[Begin]
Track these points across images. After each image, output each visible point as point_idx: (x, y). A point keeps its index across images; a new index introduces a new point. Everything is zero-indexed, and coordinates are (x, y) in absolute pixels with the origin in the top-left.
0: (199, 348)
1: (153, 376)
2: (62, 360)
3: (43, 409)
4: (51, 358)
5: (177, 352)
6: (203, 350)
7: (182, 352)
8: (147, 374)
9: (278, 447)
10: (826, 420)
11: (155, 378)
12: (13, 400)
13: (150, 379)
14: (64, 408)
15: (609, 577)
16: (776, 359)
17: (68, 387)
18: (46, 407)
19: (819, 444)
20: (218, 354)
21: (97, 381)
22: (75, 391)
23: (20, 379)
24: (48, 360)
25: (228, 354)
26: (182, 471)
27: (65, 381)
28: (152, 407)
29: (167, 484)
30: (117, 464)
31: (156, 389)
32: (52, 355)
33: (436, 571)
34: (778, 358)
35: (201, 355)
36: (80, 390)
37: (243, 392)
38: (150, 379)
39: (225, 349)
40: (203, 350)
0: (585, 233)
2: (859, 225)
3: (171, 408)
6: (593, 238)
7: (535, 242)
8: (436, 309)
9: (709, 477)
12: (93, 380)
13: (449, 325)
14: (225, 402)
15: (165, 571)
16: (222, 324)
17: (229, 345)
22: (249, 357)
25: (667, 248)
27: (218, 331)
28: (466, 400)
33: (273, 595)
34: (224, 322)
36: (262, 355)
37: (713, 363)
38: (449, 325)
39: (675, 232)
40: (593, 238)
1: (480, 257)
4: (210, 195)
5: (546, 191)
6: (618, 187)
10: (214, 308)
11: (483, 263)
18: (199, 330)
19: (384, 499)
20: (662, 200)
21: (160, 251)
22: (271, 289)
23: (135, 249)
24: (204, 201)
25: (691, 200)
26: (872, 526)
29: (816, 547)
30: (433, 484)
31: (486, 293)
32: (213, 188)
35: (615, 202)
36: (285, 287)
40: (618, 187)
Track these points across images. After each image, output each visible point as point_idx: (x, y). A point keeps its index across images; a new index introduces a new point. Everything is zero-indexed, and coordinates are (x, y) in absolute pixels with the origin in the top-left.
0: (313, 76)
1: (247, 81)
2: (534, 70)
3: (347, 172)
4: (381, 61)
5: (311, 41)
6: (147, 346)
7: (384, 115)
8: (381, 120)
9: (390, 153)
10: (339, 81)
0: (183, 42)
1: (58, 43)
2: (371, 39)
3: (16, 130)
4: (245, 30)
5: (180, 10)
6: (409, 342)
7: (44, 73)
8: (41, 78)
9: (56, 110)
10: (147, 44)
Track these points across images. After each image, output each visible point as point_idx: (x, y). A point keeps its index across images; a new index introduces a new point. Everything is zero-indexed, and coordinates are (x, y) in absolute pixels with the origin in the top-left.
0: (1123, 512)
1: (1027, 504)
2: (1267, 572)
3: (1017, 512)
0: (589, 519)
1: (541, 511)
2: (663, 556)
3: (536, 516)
[End]
= Prompt =
Copy every line of all the items above without changing anything.

= Response to the task =
Track these points across images. After each image, output each visible point as point_idx: (x, y). A point keeps its index across images; a new index introduces a new point. Everything is zero-indexed, and coordinates are (x, y) in absolute pixels with the origin in the top-left.
0: (199, 348)
1: (153, 376)
2: (62, 360)
3: (43, 409)
4: (51, 358)
5: (177, 352)
6: (203, 350)
7: (182, 352)
8: (147, 374)
9: (278, 447)
10: (826, 420)
11: (155, 378)
12: (13, 400)
13: (150, 379)
14: (64, 408)
15: (609, 577)
16: (776, 359)
17: (68, 387)
18: (46, 407)
19: (819, 444)
20: (218, 354)
21: (97, 381)
22: (75, 391)
23: (20, 379)
24: (48, 360)
25: (228, 354)
26: (182, 471)
27: (65, 381)
28: (152, 407)
29: (167, 484)
30: (117, 464)
31: (156, 389)
32: (52, 355)
33: (436, 571)
34: (778, 358)
35: (201, 355)
36: (80, 390)
37: (243, 392)
38: (150, 379)
39: (225, 349)
40: (203, 350)
0: (585, 233)
2: (859, 225)
3: (171, 408)
6: (593, 238)
7: (535, 242)
8: (436, 309)
9: (709, 477)
12: (93, 380)
13: (449, 325)
14: (225, 402)
15: (165, 571)
16: (222, 324)
17: (229, 345)
22: (249, 357)
25: (667, 248)
27: (218, 331)
28: (466, 400)
33: (273, 595)
34: (224, 322)
36: (262, 355)
37: (713, 363)
38: (449, 325)
39: (675, 232)
40: (593, 238)
1: (480, 257)
4: (210, 195)
5: (546, 191)
6: (618, 187)
10: (214, 308)
11: (483, 263)
18: (199, 330)
19: (384, 499)
20: (662, 200)
21: (160, 251)
22: (271, 289)
23: (135, 249)
24: (204, 201)
25: (691, 200)
26: (872, 526)
29: (816, 547)
30: (433, 484)
31: (486, 293)
32: (213, 188)
35: (615, 202)
36: (285, 287)
40: (618, 187)
Track these points across images. After each image, output each visible point as point_idx: (x, y). A point keeps its index across images; a new index introduces a new point. Everything is zero-indexed, and coordinates are (x, y) in absolute pixels with the origin in the top-left.
0: (313, 76)
1: (247, 81)
2: (534, 70)
3: (347, 172)
4: (381, 61)
5: (311, 41)
6: (147, 346)
7: (384, 115)
8: (381, 120)
9: (390, 153)
10: (339, 81)
0: (183, 42)
1: (58, 43)
2: (371, 39)
3: (16, 130)
4: (245, 30)
5: (180, 10)
6: (409, 342)
7: (44, 73)
8: (41, 78)
9: (56, 110)
10: (147, 44)
Track these points across images. After each image, output each visible point as point_idx: (x, y). A point keeps its index across images; a new index introduces a new point. Everything is zero-indexed, and coordinates are (x, y) in absolute pixels with the origin in the top-left.
0: (1123, 512)
1: (1027, 504)
2: (1267, 572)
3: (1017, 512)
0: (589, 519)
1: (541, 511)
2: (663, 556)
3: (536, 516)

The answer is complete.